**TASK STATEMENT**
Start to finish, print the entries exactly, and carry none of the pictures over.

**DATA EXTRACTS**
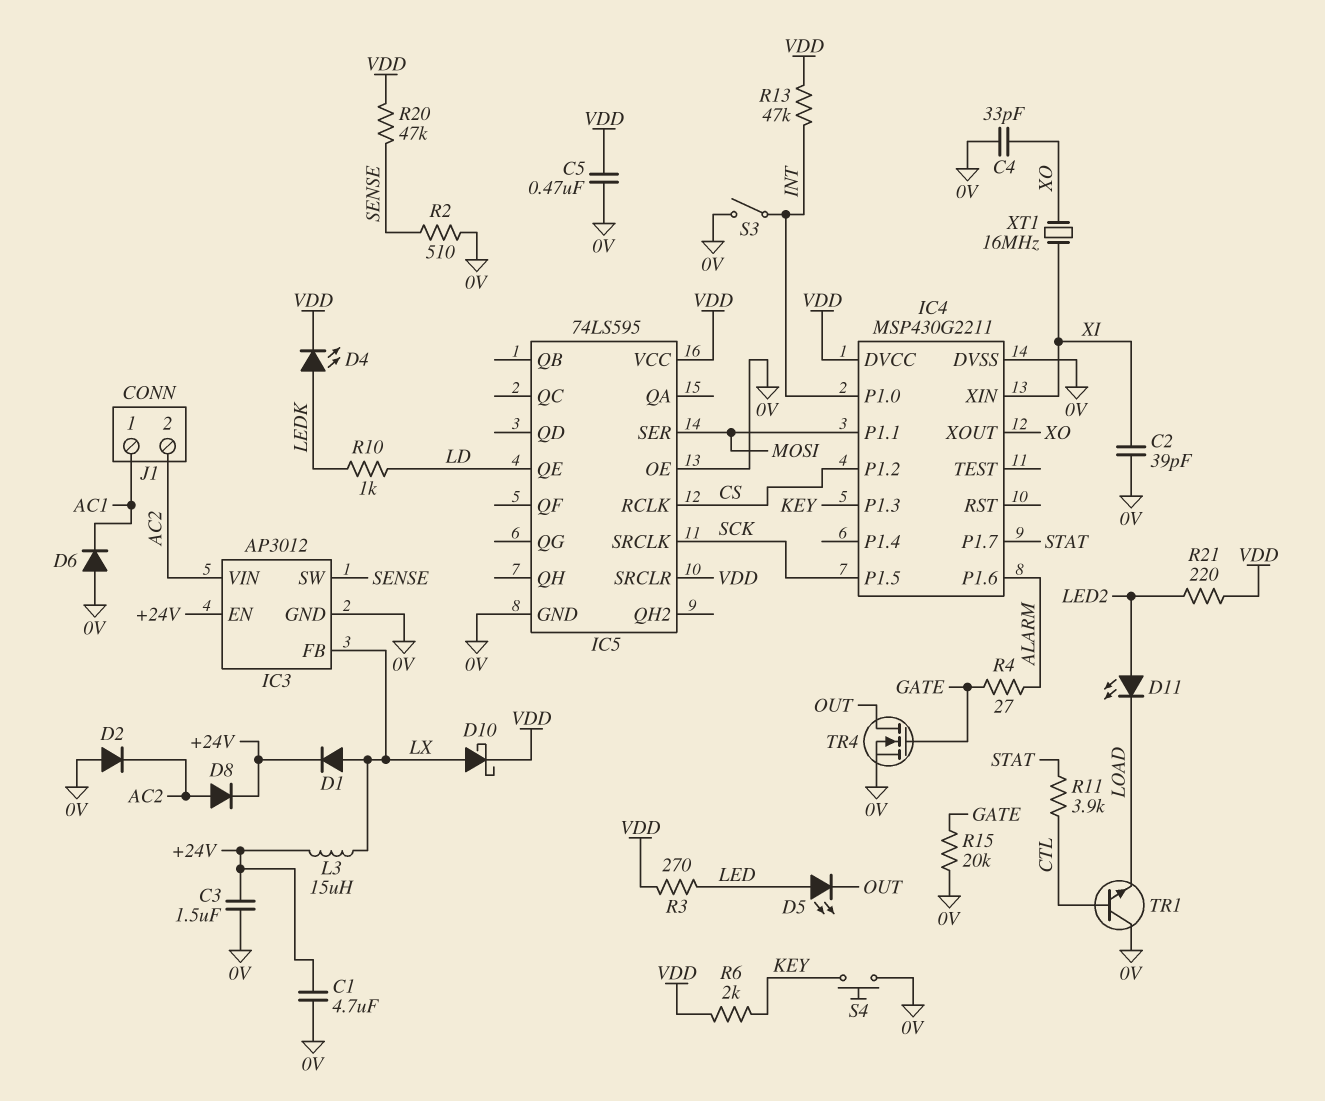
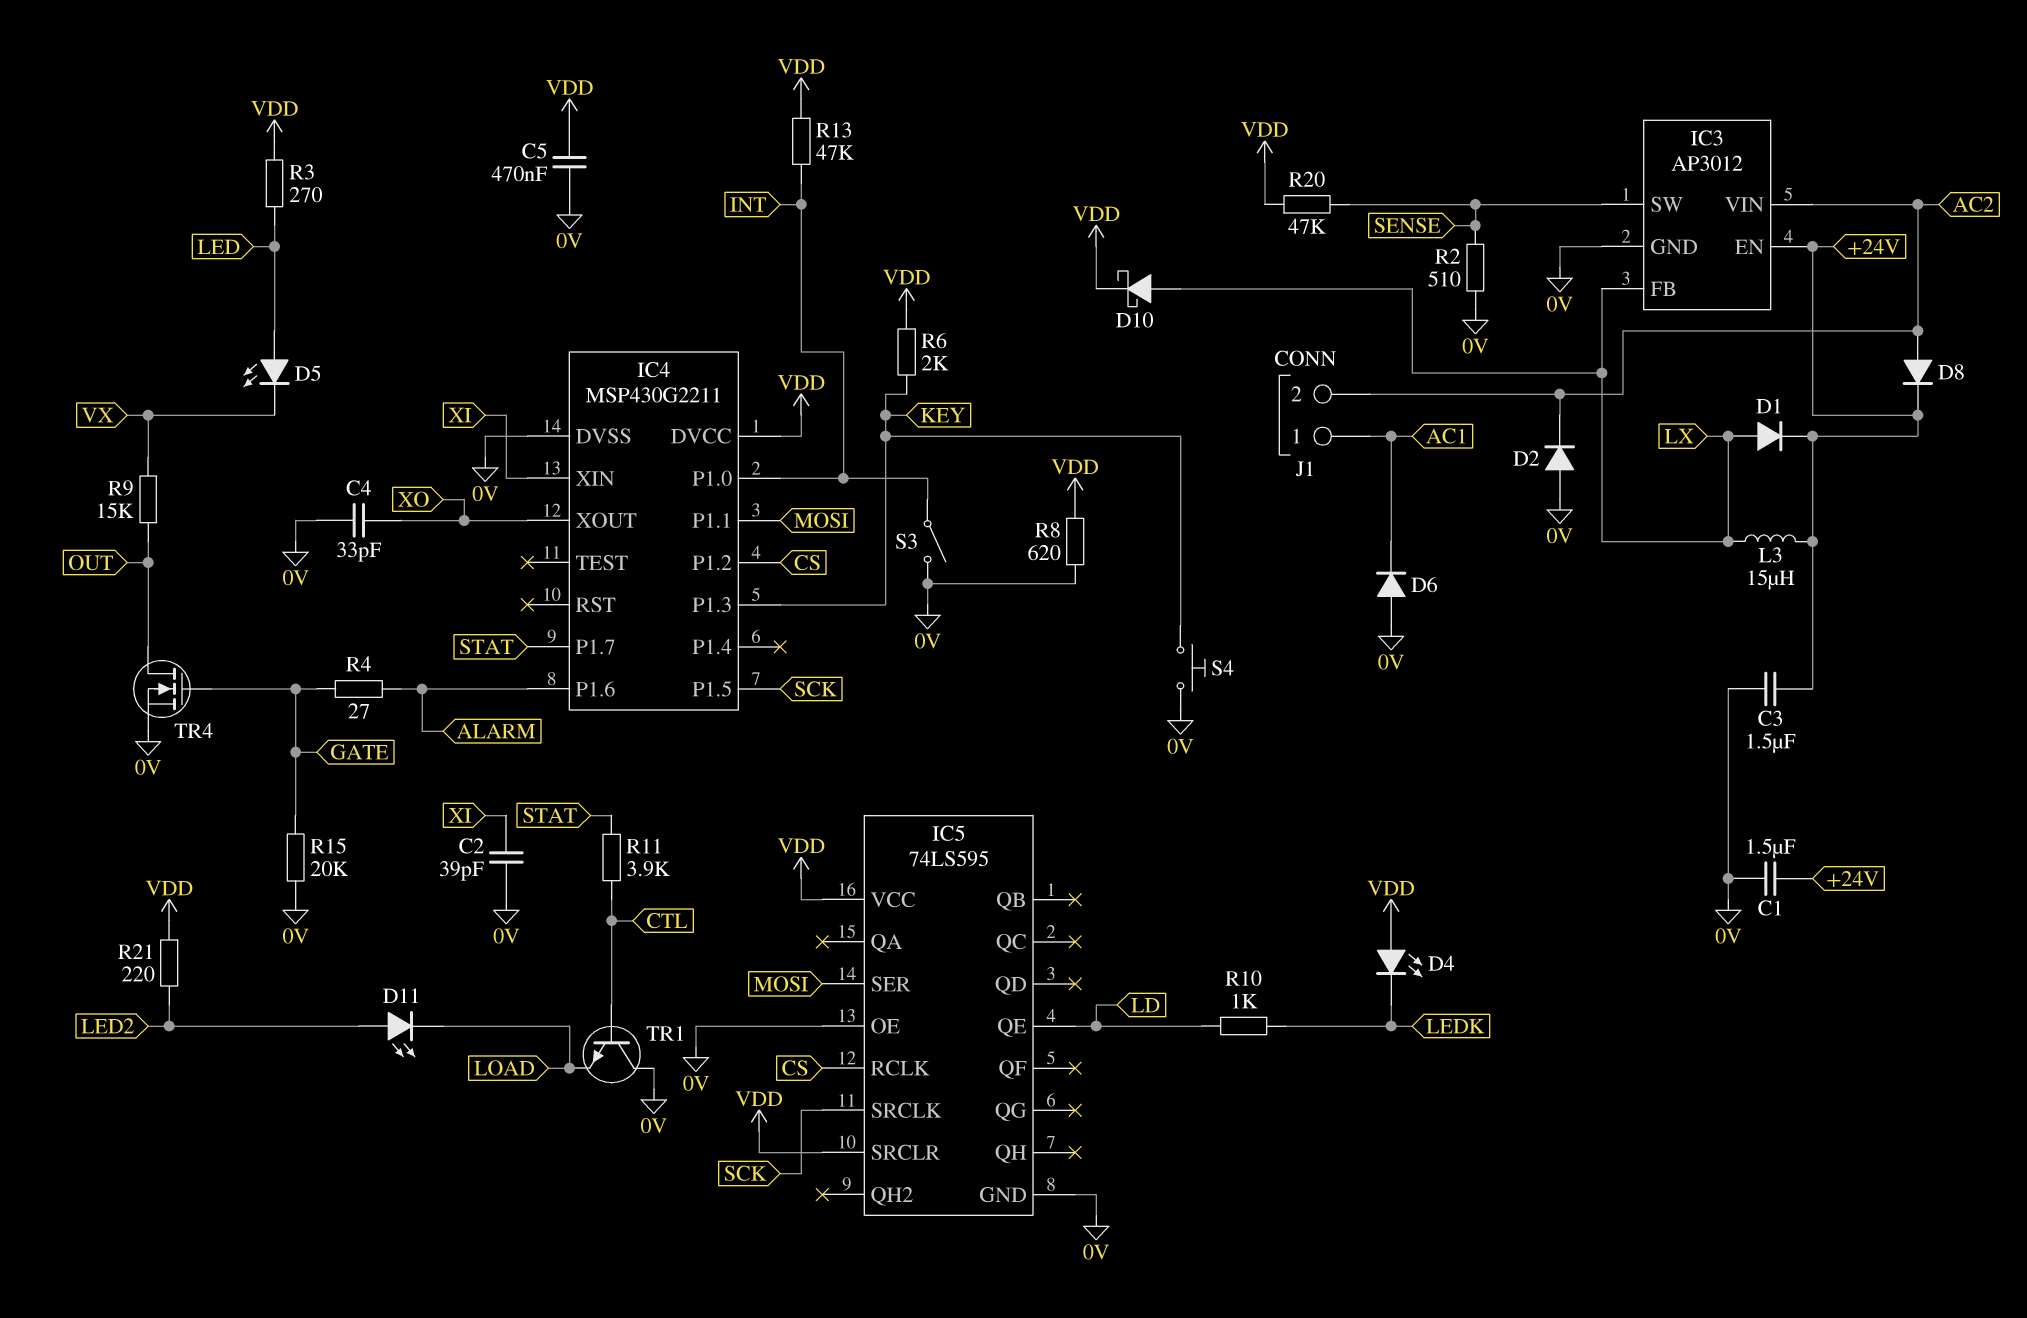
C1: 4.7uF (+24V, 0V) -> 1.5uF (+24V, 0V)
D4: LED (A LEDK, K VDD) -> LED (A VDD, K LEDK)
D5: LED (A LED, K OUT) -> LED (A LED, K VX)
R8: none -> 620 (0V, VDD)
R9: none -> 15k (OUT, VX)
XT1: 16MHz (XI, XO) -> none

**ANSWER SECTION**
C1: 4.7uF (+24V, 0V) -> 1.5uF (+24V, 0V)
D4: LED (A LEDK, K VDD) -> LED (A VDD, K LEDK)
D5: LED (A LED, K OUT) -> LED (A LED, K VX)
R8: none -> 620 (0V, VDD)
R9: none -> 15k (OUT, VX)
XT1: 16MHz (XI, XO) -> none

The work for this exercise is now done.